*Assigned task*
So that the copy stays text only, transcribe the data below exactly and exclude the images.

(Dataset records)
===============

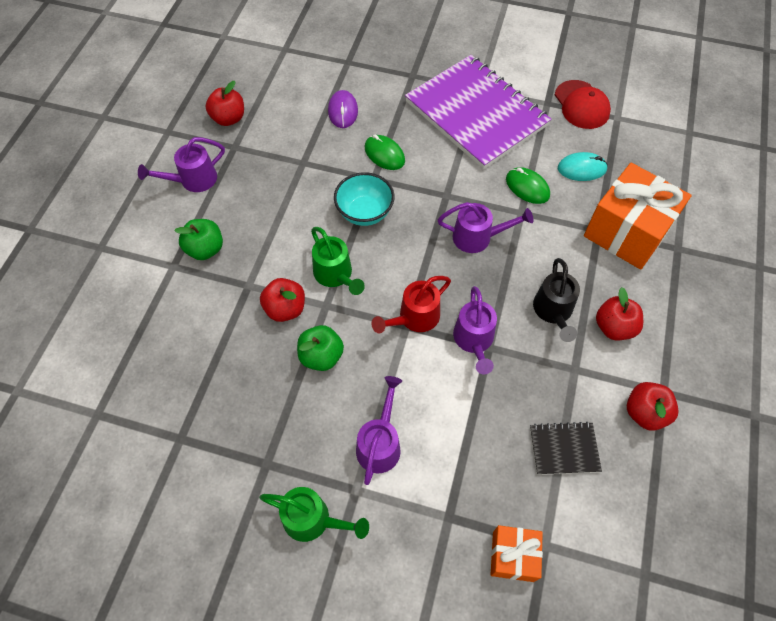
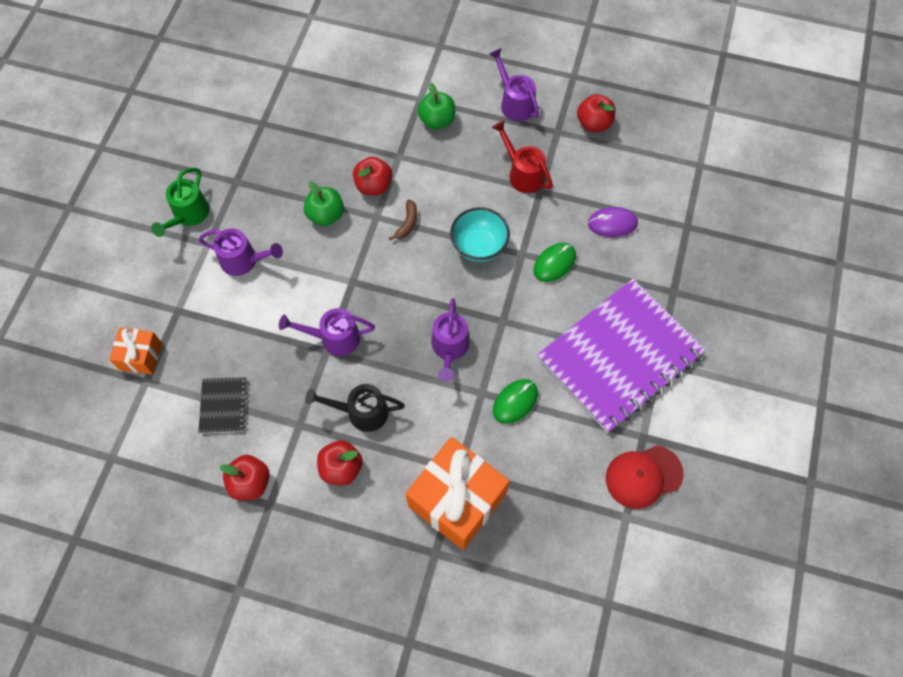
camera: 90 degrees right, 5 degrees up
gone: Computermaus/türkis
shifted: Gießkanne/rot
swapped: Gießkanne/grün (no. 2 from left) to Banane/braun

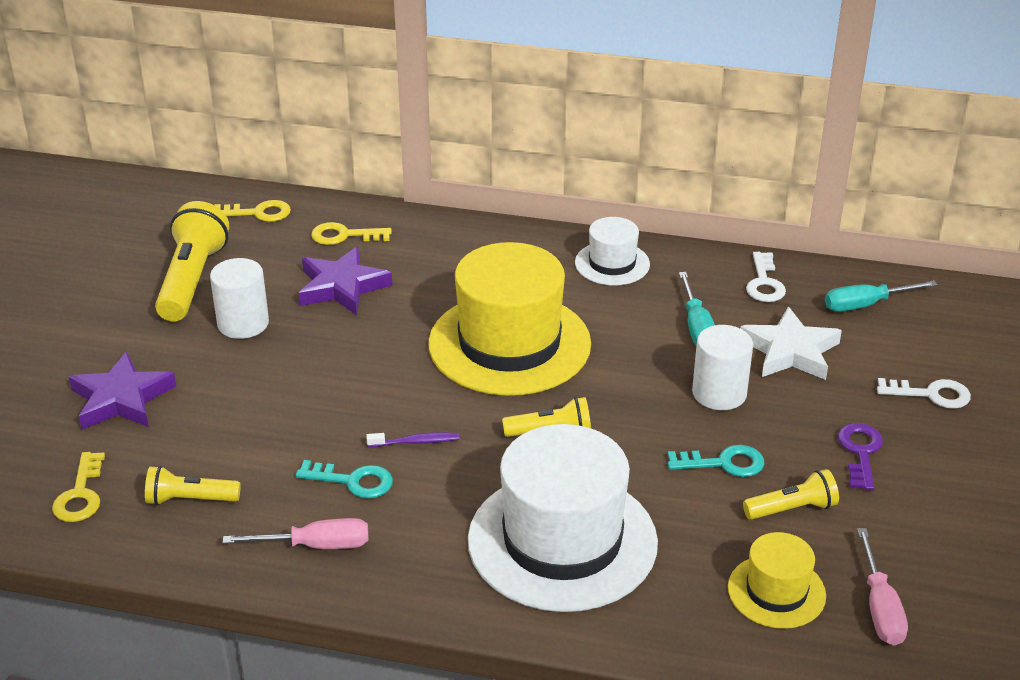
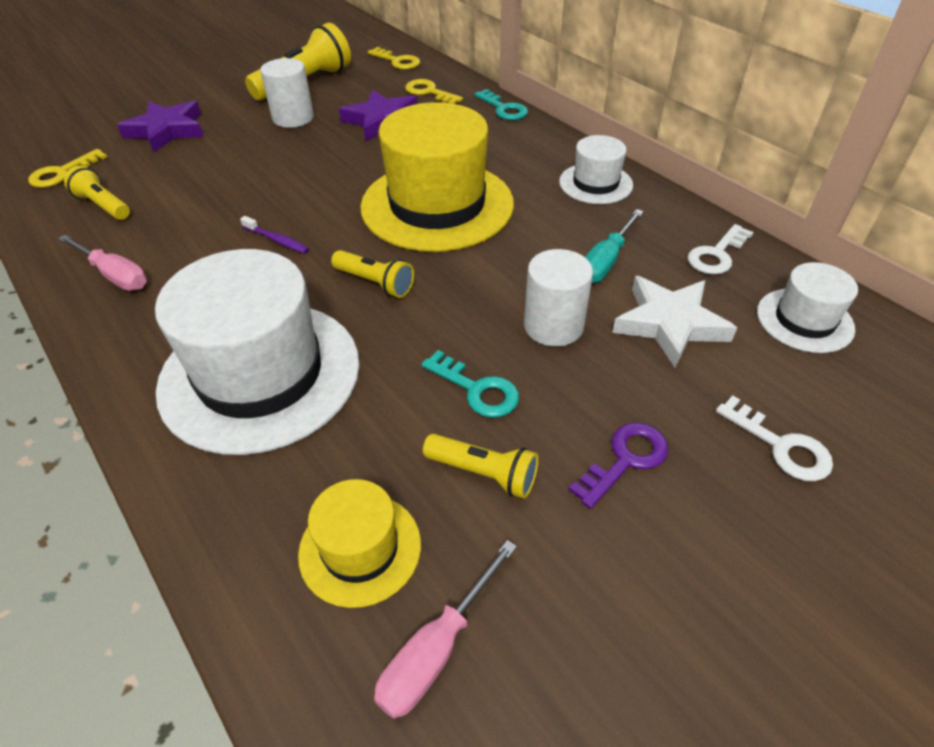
camera: 40 degrees right, 10 degrees up
shifted: Schlüssel/türkis (no. 1 from left in the first image) to Schlüssel/türkis (no. 2 from left)
swapped: Schraubenzieher/türkis (no. 2 from left) to Hut/weiß (no. 3 from left)

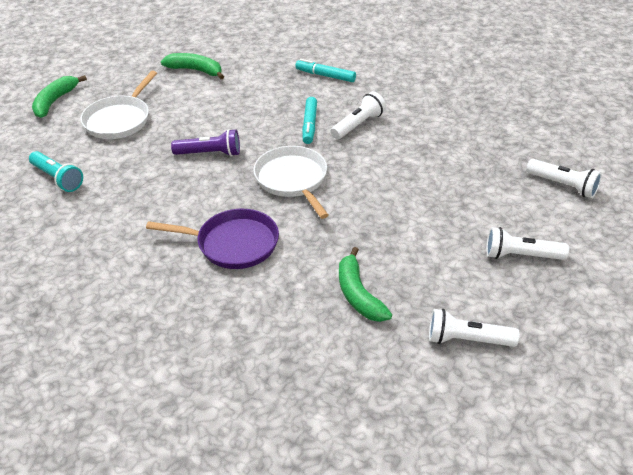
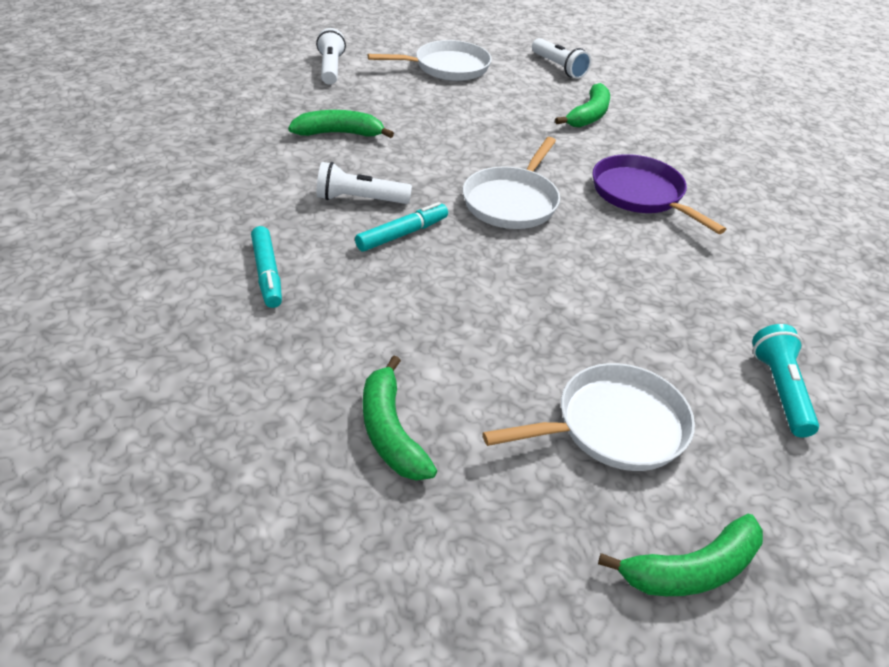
camera: 135 degrees left, 0 degrees up
gone: Taschenlampe/lila
new: Banane/grün (no. 1 from left)
swapped: Taschenlampe/weiß (no. 3 from left) to Pfanne/weiß (no. 1 from left)

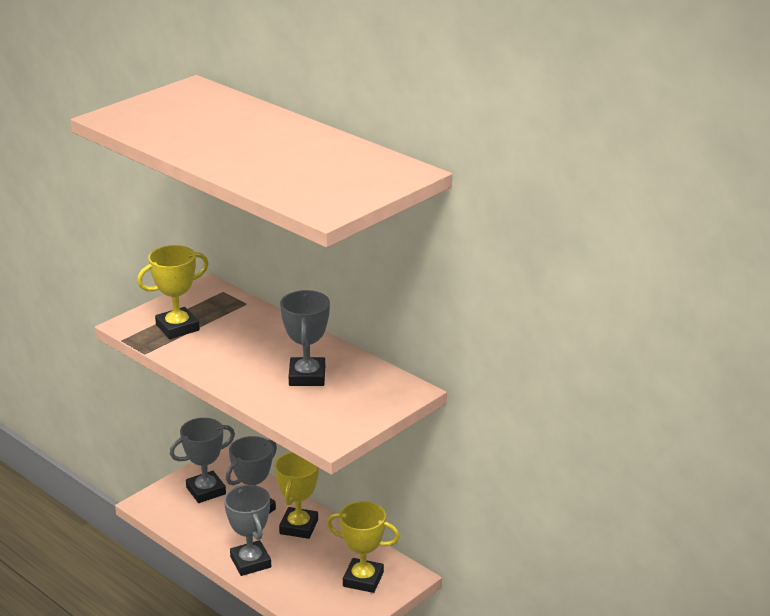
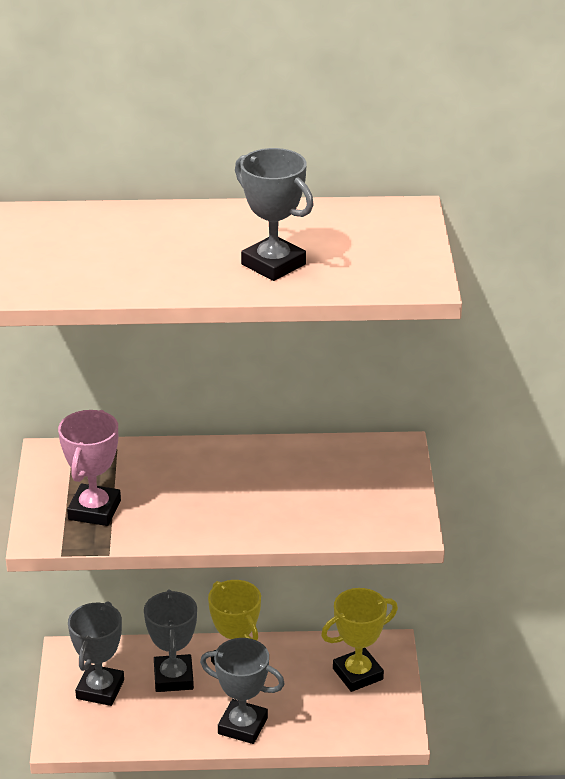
camera: 45 degrees left, 5 degrees up
shifted: Pokal/grau (no. 4 from left)
repainted: Pokal/gelb (no. 1 from left) to Pokal/rosa

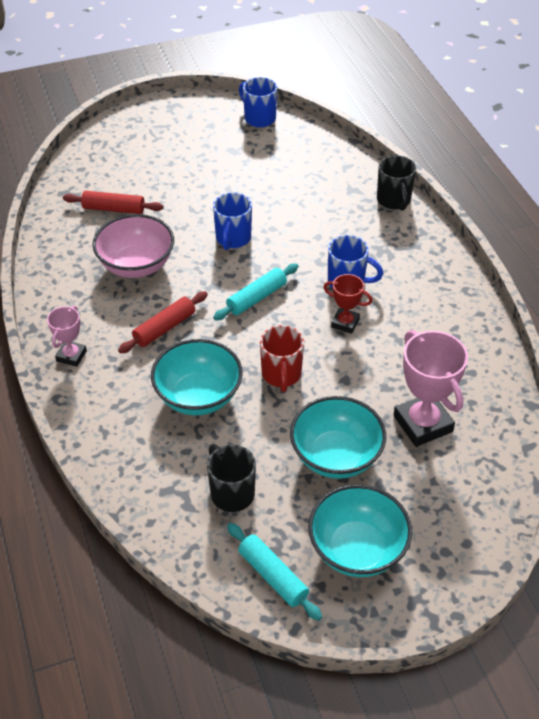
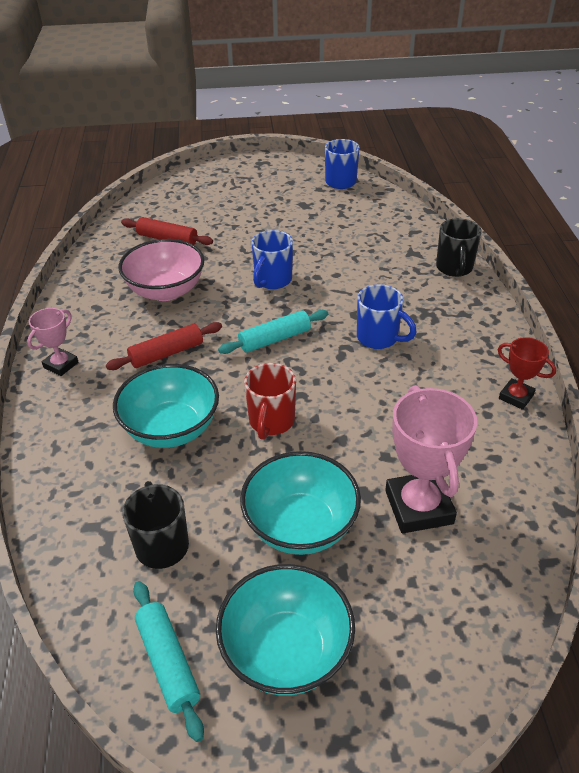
camera: 15 degrees right, 5 degrees down
shifted: Pokal/rot

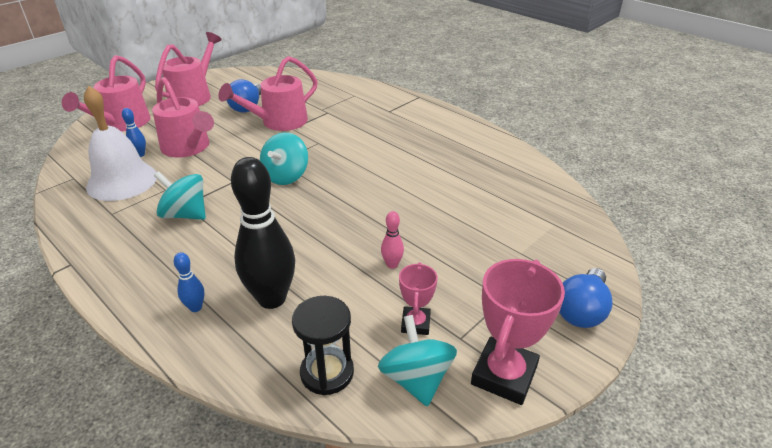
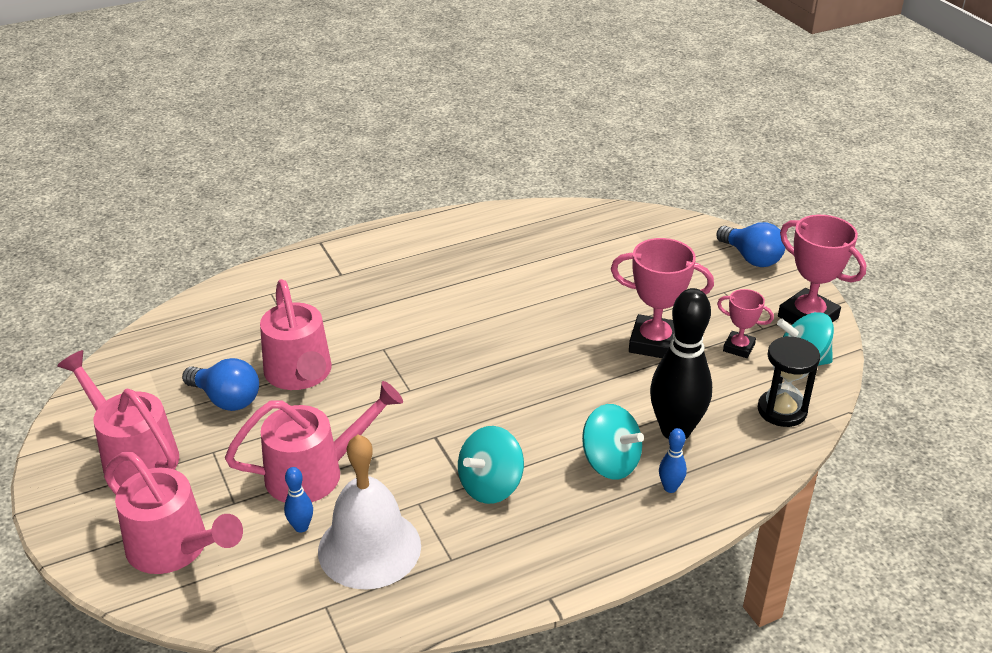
camera: 70 degrees left, 0 degrees up
shifted: Kreisel/türkis (no. 2 from left)
swapped: Bowlingkegel/rosa to Pokal/rosa (no. 1 from left)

===============

*Written response*
camera: 90 degrees right, 5 degrees up
gone: Computermaus/türkis
shifted: Gießkanne/rot
swapped: Gießkanne/grün (no. 2 from left) to Banane/braun

camera: 40 degrees right, 10 degrees up
shifted: Schlüssel/türkis (no. 1 from left in the first image) to Schlüssel/türkis (no. 2 from left)
swapped: Schraubenzieher/türkis (no. 2 from left) to Hut/weiß (no. 3 from left)

camera: 135 degrees left, 0 degrees up
gone: Taschenlampe/lila
new: Banane/grün (no. 1 from left)
swapped: Taschenlampe/weiß (no. 3 from left) to Pfanne/weiß (no. 1 from left)

camera: 45 degrees left, 5 degrees up
shifted: Pokal/grau (no. 4 from left)
repainted: Pokal/gelb (no. 1 from left) to Pokal/rosa

camera: 15 degrees right, 5 degrees down
shifted: Pokal/rot

camera: 70 degrees left, 0 degrees up
shifted: Kreisel/türkis (no. 2 from left)
swapped: Bowlingkegel/rosa to Pokal/rosa (no. 1 from left)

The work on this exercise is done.